▶ _Record extracts_:
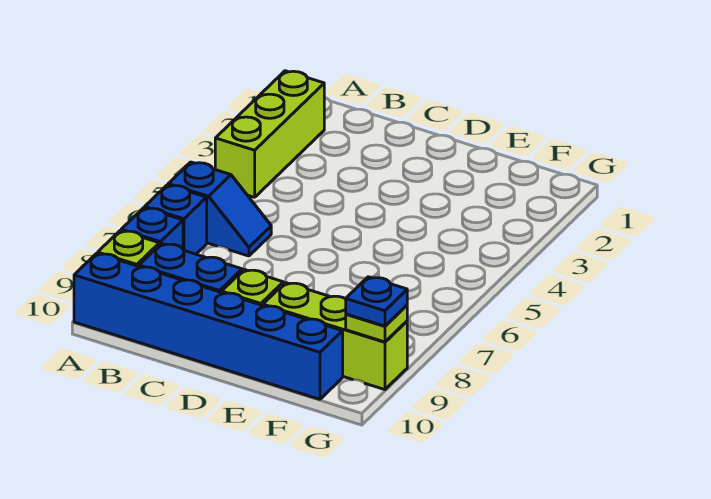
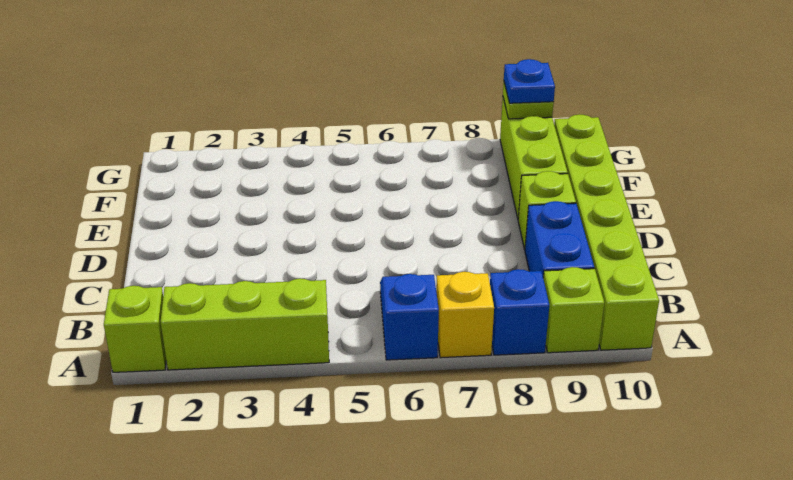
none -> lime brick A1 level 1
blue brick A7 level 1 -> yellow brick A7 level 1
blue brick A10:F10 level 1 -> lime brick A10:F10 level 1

...

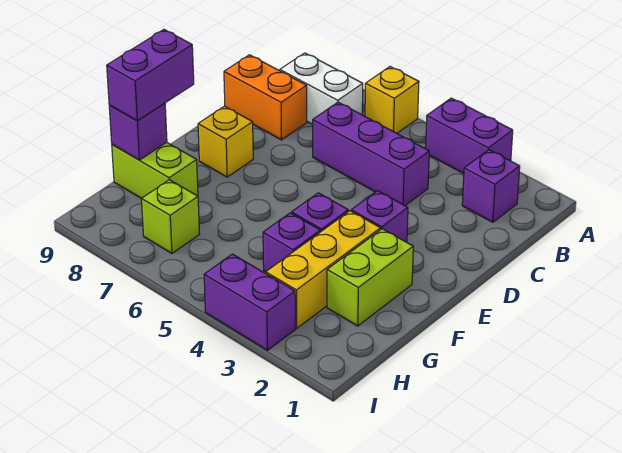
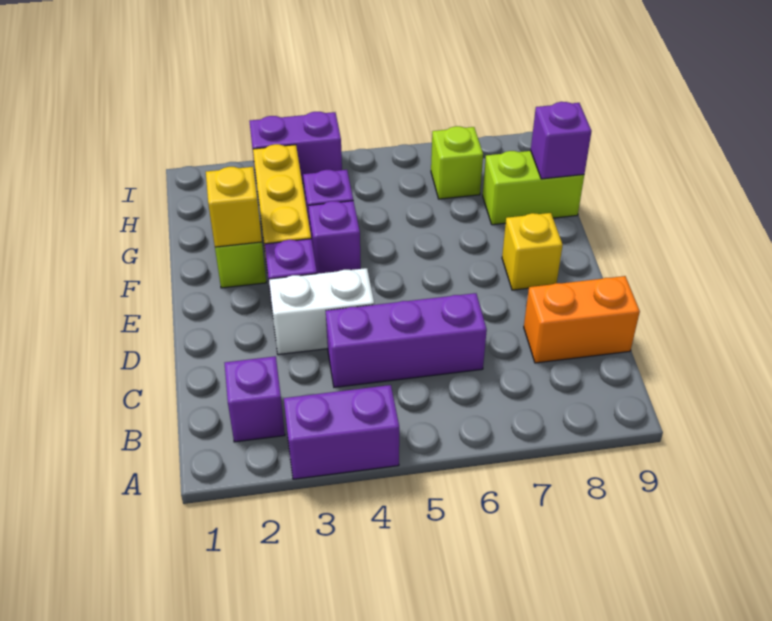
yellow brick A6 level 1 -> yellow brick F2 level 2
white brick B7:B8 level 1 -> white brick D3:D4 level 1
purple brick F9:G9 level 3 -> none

▶ _Work request_: How many lines of the listing above hold "none"? Answer with the number alone.

▶ _Solution to the exercise_: 2